## GIVEN REQUEST
Copy the entries word for word, beginning at the very start and continuing through the line that contains "From the picture: You", including that line.
━━━━━ DATA RECORDS ━━━━━
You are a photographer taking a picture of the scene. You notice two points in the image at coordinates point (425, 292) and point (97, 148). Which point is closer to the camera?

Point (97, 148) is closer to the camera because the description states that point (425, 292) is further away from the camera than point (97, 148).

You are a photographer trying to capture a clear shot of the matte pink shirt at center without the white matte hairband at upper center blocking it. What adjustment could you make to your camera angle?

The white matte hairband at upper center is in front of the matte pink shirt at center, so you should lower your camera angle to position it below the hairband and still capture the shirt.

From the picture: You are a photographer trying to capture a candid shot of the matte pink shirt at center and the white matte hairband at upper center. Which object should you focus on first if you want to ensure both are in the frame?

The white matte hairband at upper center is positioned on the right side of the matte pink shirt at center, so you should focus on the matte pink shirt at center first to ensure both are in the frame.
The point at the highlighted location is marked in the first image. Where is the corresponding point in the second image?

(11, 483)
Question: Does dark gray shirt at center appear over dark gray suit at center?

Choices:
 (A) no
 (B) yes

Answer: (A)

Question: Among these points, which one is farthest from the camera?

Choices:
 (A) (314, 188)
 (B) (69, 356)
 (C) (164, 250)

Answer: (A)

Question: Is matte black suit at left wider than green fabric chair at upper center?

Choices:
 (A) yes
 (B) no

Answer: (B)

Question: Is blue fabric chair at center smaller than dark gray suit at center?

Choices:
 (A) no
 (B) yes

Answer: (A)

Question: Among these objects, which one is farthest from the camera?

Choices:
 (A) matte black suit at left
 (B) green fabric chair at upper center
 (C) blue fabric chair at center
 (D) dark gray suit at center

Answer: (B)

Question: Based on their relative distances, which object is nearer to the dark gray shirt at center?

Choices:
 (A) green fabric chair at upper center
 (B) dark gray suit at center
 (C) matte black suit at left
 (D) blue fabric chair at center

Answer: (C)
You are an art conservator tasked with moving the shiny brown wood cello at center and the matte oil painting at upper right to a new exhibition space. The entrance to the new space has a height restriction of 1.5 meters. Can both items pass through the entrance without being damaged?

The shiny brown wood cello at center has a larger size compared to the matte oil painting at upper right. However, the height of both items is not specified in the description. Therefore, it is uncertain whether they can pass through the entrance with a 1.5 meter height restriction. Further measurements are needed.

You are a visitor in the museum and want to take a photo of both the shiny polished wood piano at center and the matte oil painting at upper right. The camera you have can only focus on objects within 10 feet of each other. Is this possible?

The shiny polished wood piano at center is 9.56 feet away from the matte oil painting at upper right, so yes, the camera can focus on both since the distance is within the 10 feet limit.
━━━━━
## OUTPUT OF THE TASK
You are a photographer taking a picture of the scene. You notice two points in the image at coordinates point (425, 292) and point (97, 148). Which point is closer to the camera?

Point (97, 148) is closer to the camera because the description states that point (425, 292) is further away from the camera than point (97, 148).

You are a photographer trying to capture a clear shot of the matte pink shirt at center without the white matte hairband at upper center blocking it. What adjustment could you make to your camera angle?

The white matte hairband at upper center is in front of the matte pink shirt at center, so you should lower your camera angle to position it below the hairband and still capture the shirt.

From the picture: You are a photographer trying to capture a candid shot of the matte pink shirt at center and the white matte hairband at upper center. Which object should you focus on first if you want to ensure both are in the frame?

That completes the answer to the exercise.